**Problem description**
The lines wanted are those in the data below that include "added".

══════

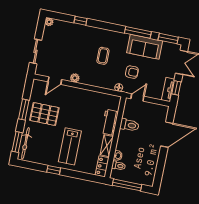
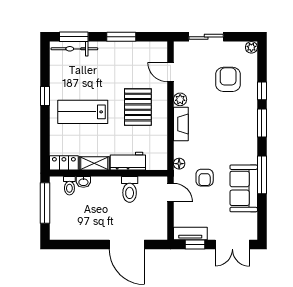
window: (168, 39) -> (262, 123), moved
armchair: (68, 42) -> (228, 79), added
coffee table: (103, 56) -> (219, 133), removed
fireplace: (92, 81) -> (181, 124), added
pallet: (44, 114) -> (138, 107), moved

══════

**Task answer**
armchair: (68, 42) -> (228, 79), added
fireplace: (92, 81) -> (181, 124), added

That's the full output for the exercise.